___ Input data

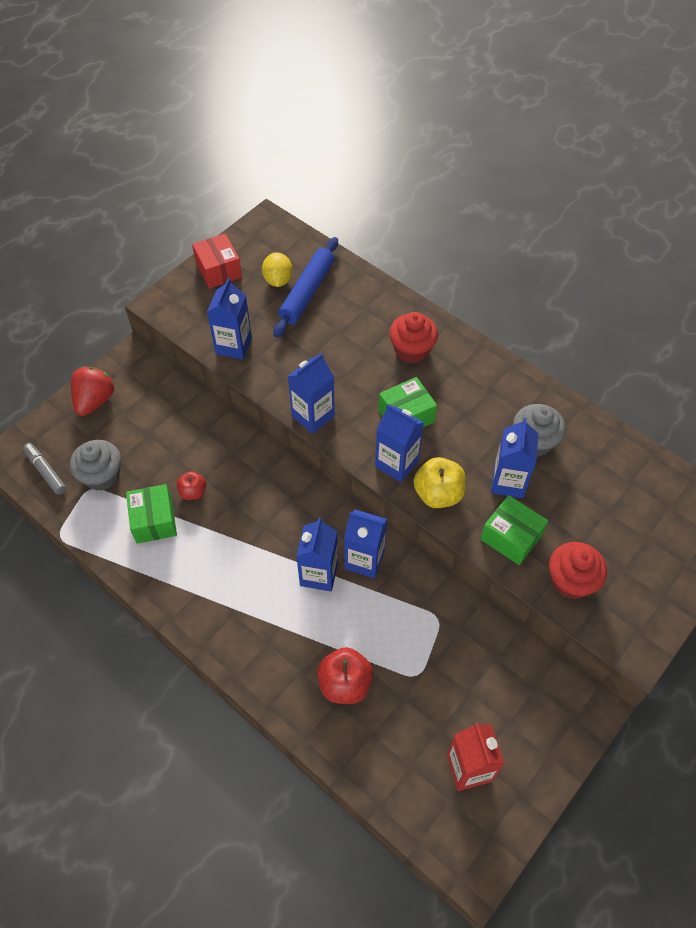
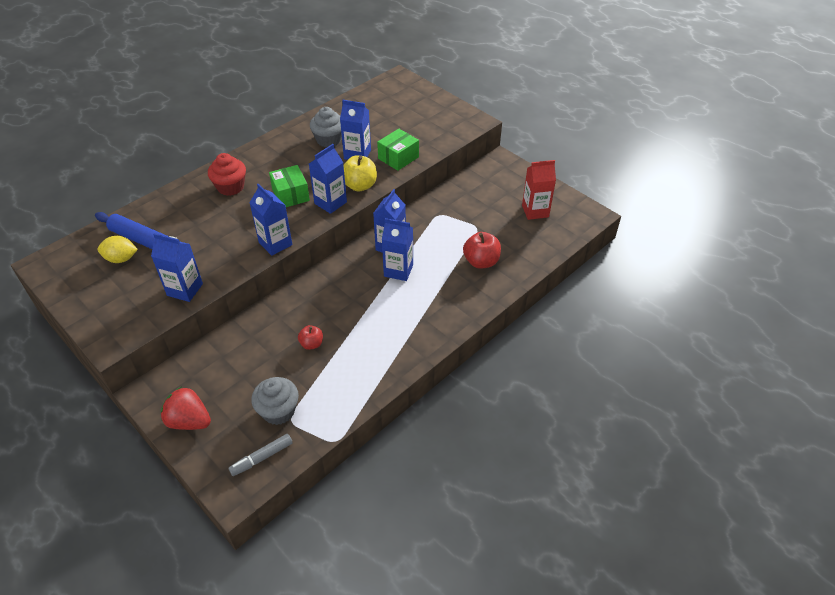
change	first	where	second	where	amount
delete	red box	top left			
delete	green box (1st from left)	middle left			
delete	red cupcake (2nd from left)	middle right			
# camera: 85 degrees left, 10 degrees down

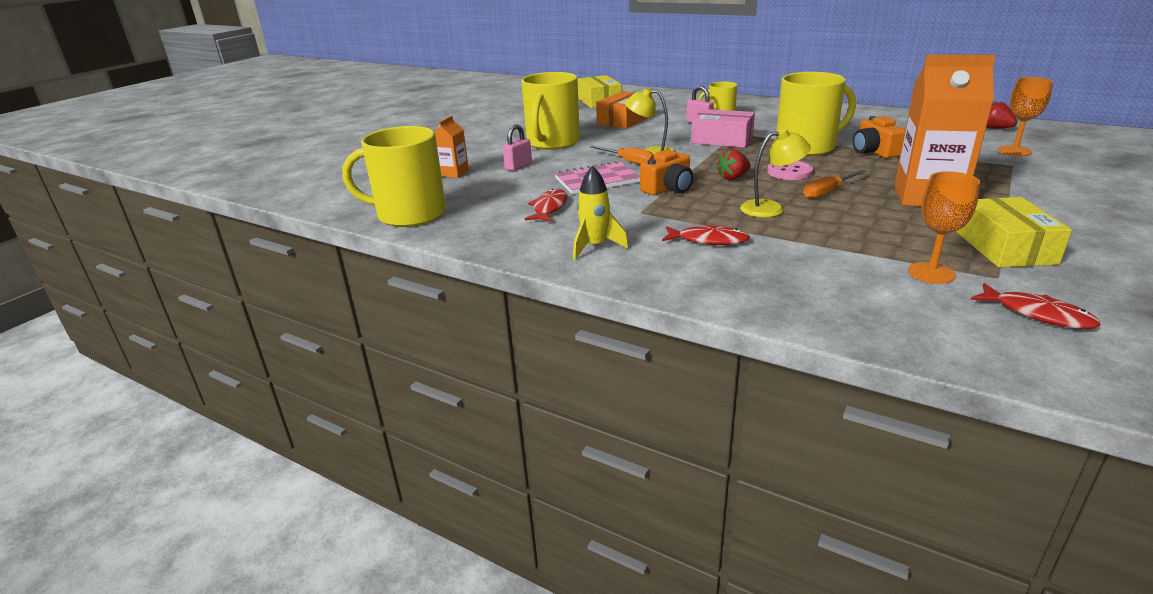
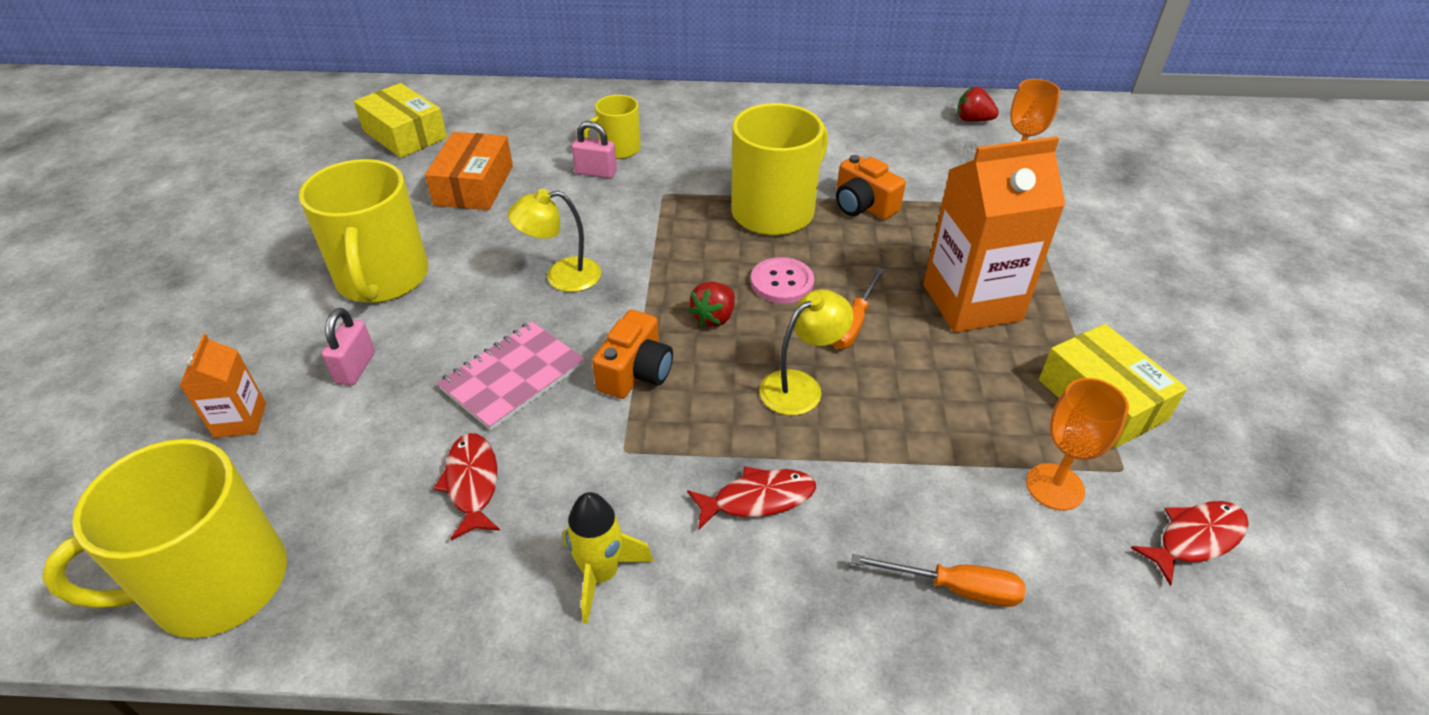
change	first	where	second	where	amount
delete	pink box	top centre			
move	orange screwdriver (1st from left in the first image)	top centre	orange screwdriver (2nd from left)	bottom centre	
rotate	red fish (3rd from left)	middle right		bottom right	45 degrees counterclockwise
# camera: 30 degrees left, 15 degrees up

______

## Exercise
Retype all entries exactly; omit pictures.

## Written response
change	first	where	second	where	amount
delete	red box	top left			
delete	green box (1st from left)	middle left			
delete	red cupcake (2nd from left)	middle right			
# camera: 85 degrees left, 10 degrees down

change	first	where	second	where	amount
delete	pink box	top centre			
move	orange screwdriver (1st from left in the first image)	top centre	orange screwdriver (2nd from left)	bottom centre	
rotate	red fish (3rd from left)	middle right		bottom right	45 degrees counterclockwise
# camera: 30 degrees left, 15 degrees up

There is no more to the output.